[Activity]: Where in the data below does the word "book" appear? Copy each line that holds it.

*** Given records

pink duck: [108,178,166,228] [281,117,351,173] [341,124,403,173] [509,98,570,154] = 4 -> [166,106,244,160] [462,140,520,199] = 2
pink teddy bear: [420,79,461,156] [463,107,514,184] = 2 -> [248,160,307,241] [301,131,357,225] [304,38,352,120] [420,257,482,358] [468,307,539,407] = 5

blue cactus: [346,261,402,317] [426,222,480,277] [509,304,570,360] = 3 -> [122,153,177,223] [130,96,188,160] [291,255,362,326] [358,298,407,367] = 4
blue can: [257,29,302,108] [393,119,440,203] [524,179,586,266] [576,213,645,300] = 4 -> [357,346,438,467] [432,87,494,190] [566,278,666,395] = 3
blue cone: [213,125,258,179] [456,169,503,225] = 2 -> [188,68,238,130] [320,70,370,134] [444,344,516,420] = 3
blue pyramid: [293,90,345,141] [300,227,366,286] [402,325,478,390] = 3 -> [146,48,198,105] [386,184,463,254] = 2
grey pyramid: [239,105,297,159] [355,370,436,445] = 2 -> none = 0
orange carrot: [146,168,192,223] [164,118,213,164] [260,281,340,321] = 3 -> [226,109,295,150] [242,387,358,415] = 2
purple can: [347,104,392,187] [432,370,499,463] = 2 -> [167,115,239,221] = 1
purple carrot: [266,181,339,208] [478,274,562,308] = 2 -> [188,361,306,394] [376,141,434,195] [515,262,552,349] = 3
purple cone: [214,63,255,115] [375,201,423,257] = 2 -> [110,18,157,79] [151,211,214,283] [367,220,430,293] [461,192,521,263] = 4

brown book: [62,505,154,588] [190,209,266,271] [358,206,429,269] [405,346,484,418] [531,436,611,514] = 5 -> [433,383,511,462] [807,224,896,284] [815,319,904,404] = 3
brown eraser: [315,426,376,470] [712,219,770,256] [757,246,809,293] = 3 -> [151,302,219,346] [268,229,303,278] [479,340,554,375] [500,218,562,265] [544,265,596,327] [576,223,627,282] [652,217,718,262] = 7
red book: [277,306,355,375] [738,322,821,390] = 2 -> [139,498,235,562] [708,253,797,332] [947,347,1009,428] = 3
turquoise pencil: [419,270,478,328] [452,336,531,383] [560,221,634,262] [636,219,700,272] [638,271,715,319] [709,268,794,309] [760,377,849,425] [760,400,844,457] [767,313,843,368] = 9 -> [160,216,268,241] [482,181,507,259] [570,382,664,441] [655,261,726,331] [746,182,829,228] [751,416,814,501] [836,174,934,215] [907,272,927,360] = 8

******

[Answer to this problem]:
brown book: [62,505,154,588] [190,209,266,271] [358,206,429,269] [405,346,484,418] [531,436,611,514] = 5 -> [433,383,511,462] [807,224,896,284] [815,319,904,404] = 3
red book: [277,306,355,375] [738,322,821,390] = 2 -> [139,498,235,562] [708,253,797,332] [947,347,1009,428] = 3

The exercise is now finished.